▸ **Activity**:
Produce a verbatim transcription of the records below, beginning at the line containing "building: none -> [105,496,205,598]" and ending at the final line; include only those lines.

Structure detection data
::::::::::
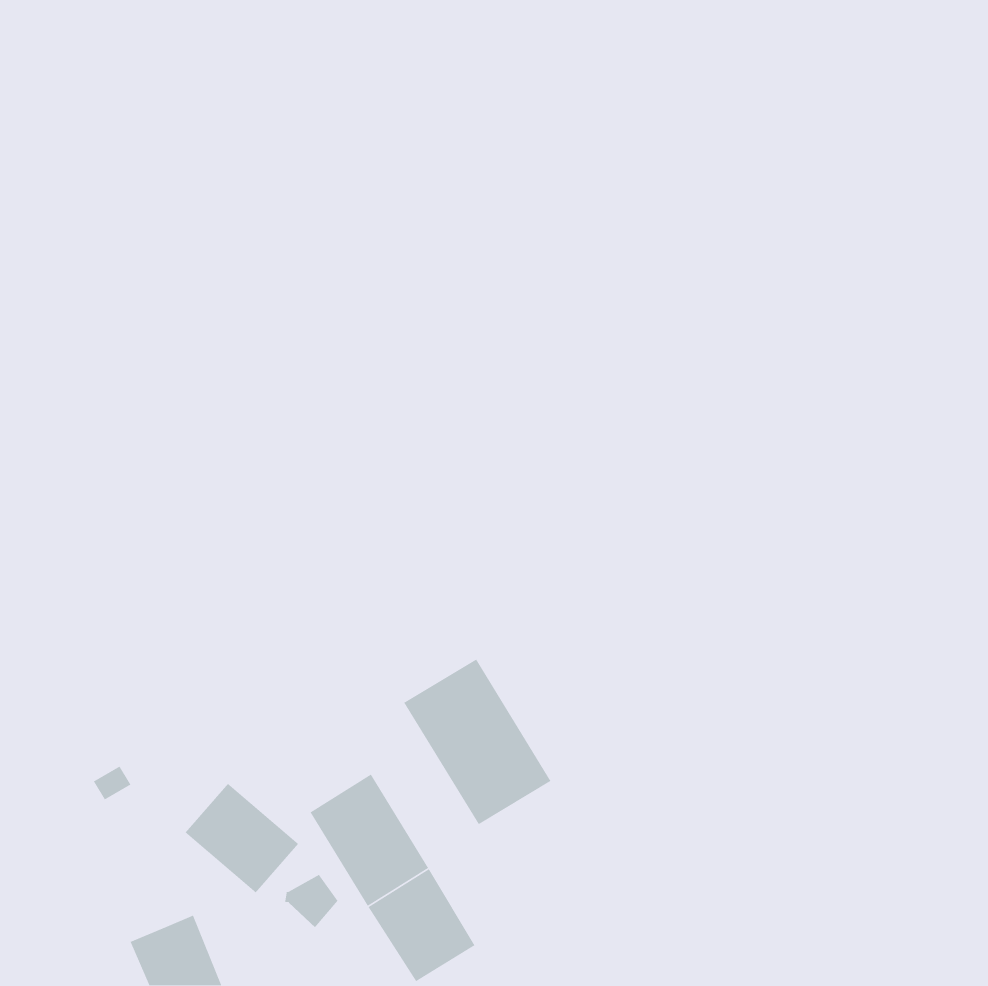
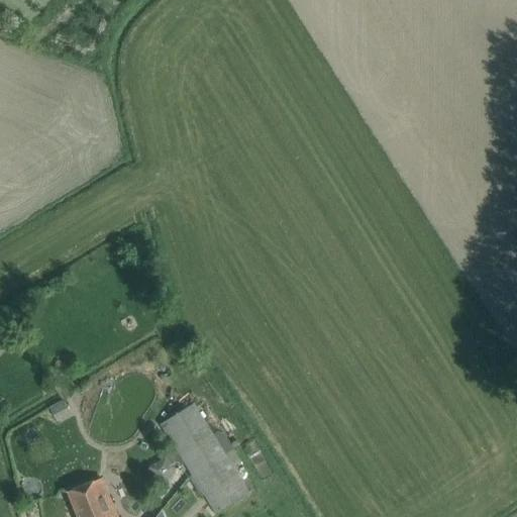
building: [403,659,552,825] -> none
building: [184,783,299,894] -> none

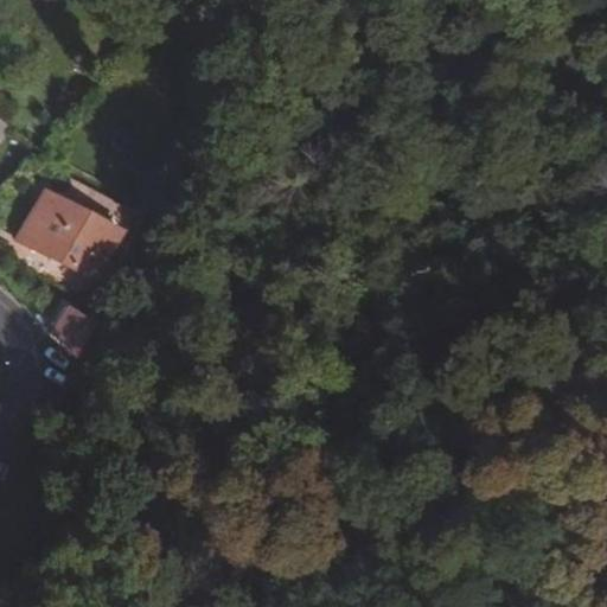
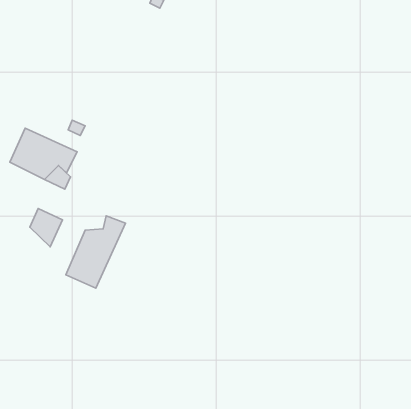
building: none -> [66,216,125,288]

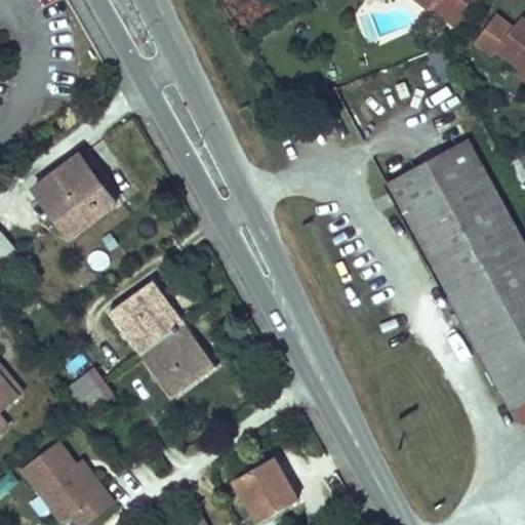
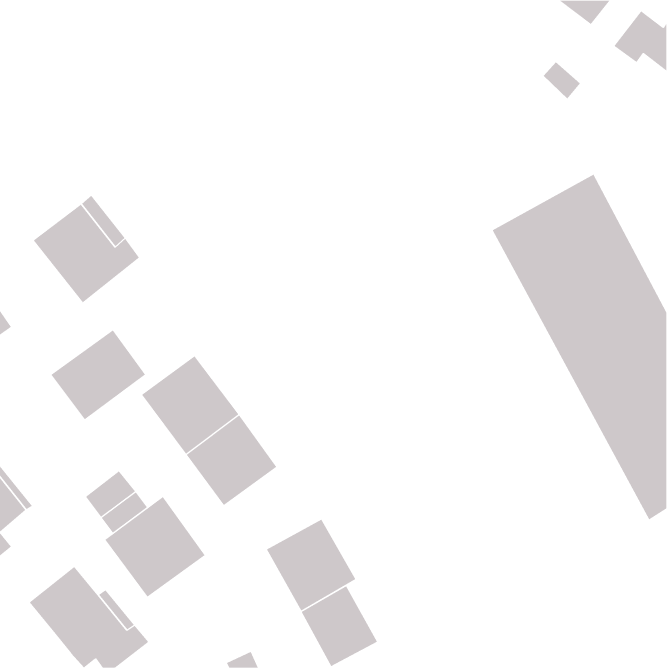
building: none -> [50,329,146,420]
building: none -> [105,496,205,598]
building: none -> [266,519,356,612]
::::::::::
▸ **Result of this task**:
building: none -> [105,496,205,598]
building: none -> [266,519,356,612]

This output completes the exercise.